#### [Scene edit records]

[Start of Attachment]

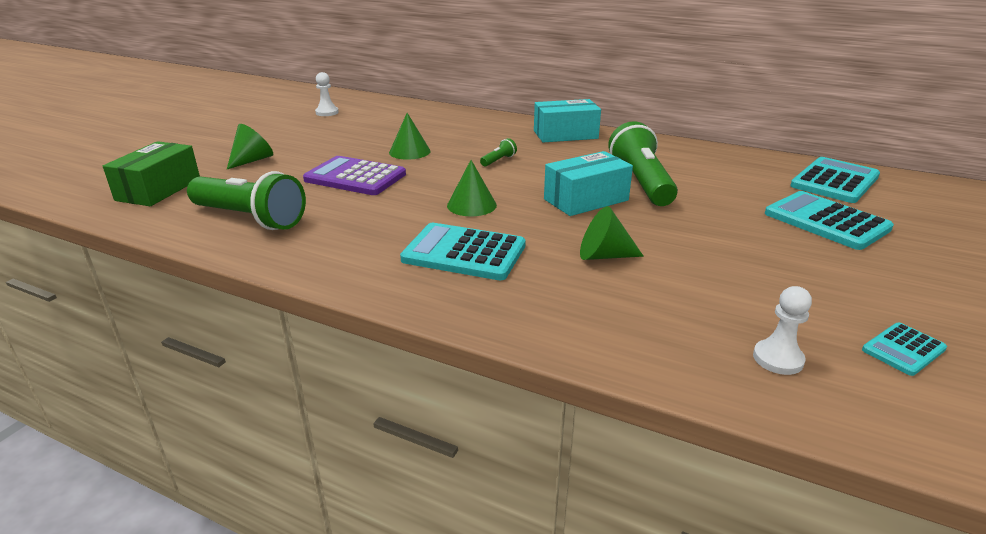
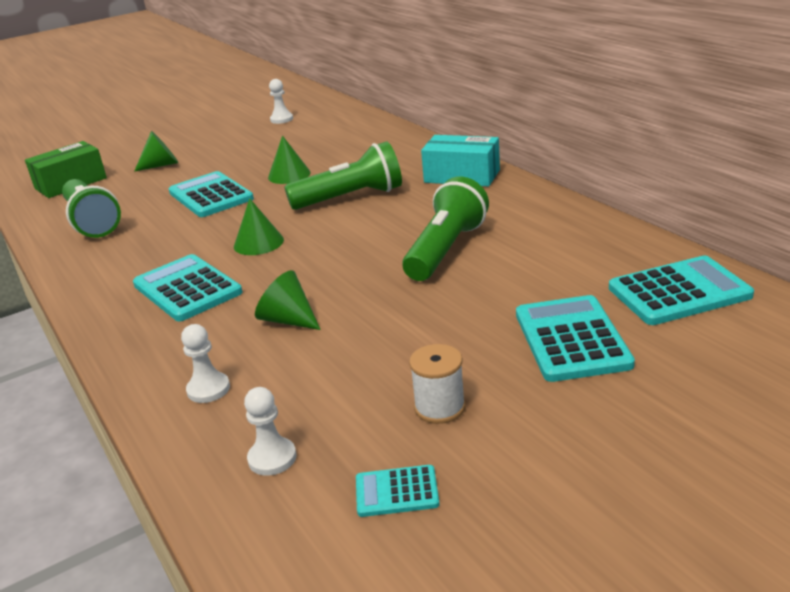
camera: 35 degrees right, 0 degrees up
purple calculator [303,156,406,195] -> turquoise calculator [169,171,254,217]
green flashlight [480,138,517,167] -> green flashlight [284,141,402,210], size x2.44
turquoise box [544,151,633,216] -> none
none -> white pawn [181,324,230,403]
none -> white spool [409,344,465,424]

[End of Attachment]

#### [WHAT IS REQUIRED]
Take the lines from the one containing "purple calculator [303,156,406,195]" through the final line of the entries above, and set them down exactly, with nothing added.

#### [THE COMPLETED TASK]
purple calculator [303,156,406,195] -> turquoise calculator [169,171,254,217]
green flashlight [480,138,517,167] -> green flashlight [284,141,402,210], size x2.44
turquoise box [544,151,633,216] -> none
none -> white pawn [181,324,230,403]
none -> white spool [409,344,465,424]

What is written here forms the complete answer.